Stored entries:

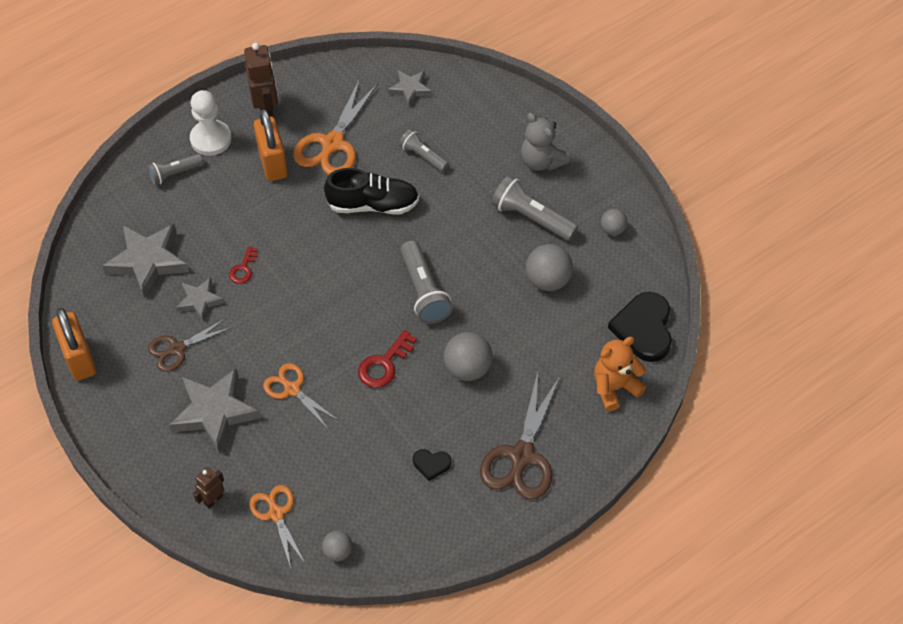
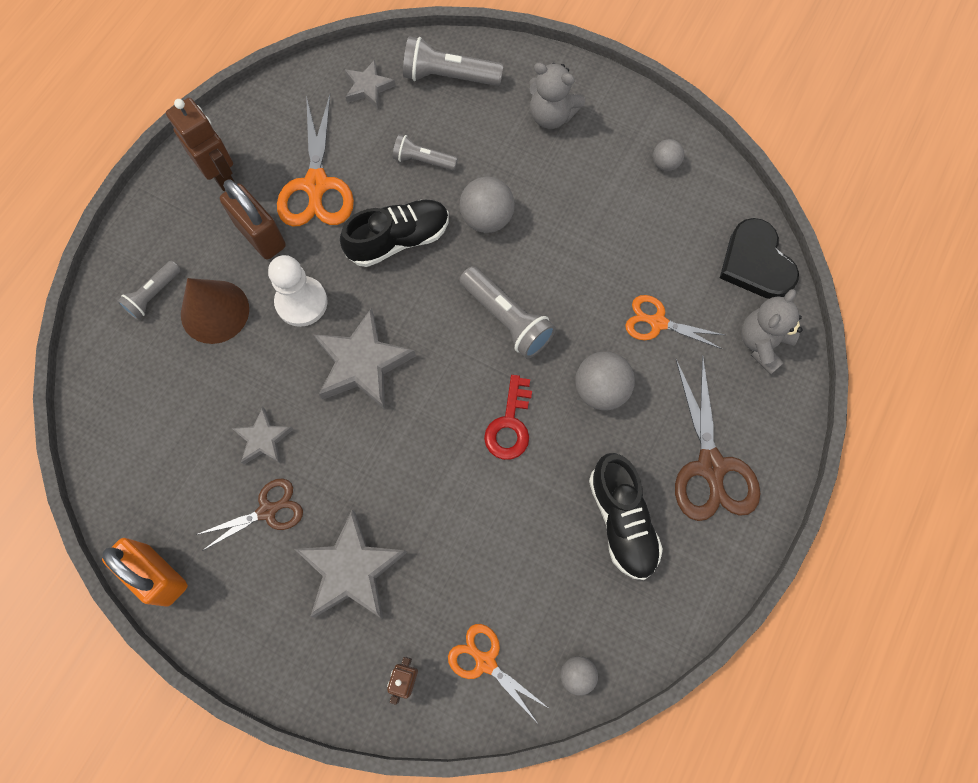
camera: 25 degrees left, 15 degrees up
(148, 261) = (177, 417): grey star -> grey star (362, 363)
(177, 349) = (268, 511): brown scissors -> brown scissors turned 150 degrees counterclockwise
(211, 139) = (174, 235): white pawn -> white pawn (301, 302)
(212, 202) = (215, 311): none -> brown cone
(243, 269) = (293, 378): red key -> none
(273, 163) = (260, 235): orange padlock -> brown padlock
(292, 389) = (424, 500): orange scissors -> orange scissors (657, 322)
(431, 464) = (622, 521): black heart -> black shoe
(531, 217) = (575, 184): grey flashlight -> grey flashlight (449, 76)
(548, 280) = (630, 250): grey ball -> grey ball (487, 218)
(614, 387) = (762, 343): orange teddy bear -> grey teddy bear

What to work on:
Go through the entries above and copy each line with "orange" in it.

Answer to this task:
(273, 163) = (260, 235): orange padlock -> brown padlock
(292, 389) = (424, 500): orange scissors -> orange scissors (657, 322)
(614, 387) = (762, 343): orange teddy bear -> grey teddy bear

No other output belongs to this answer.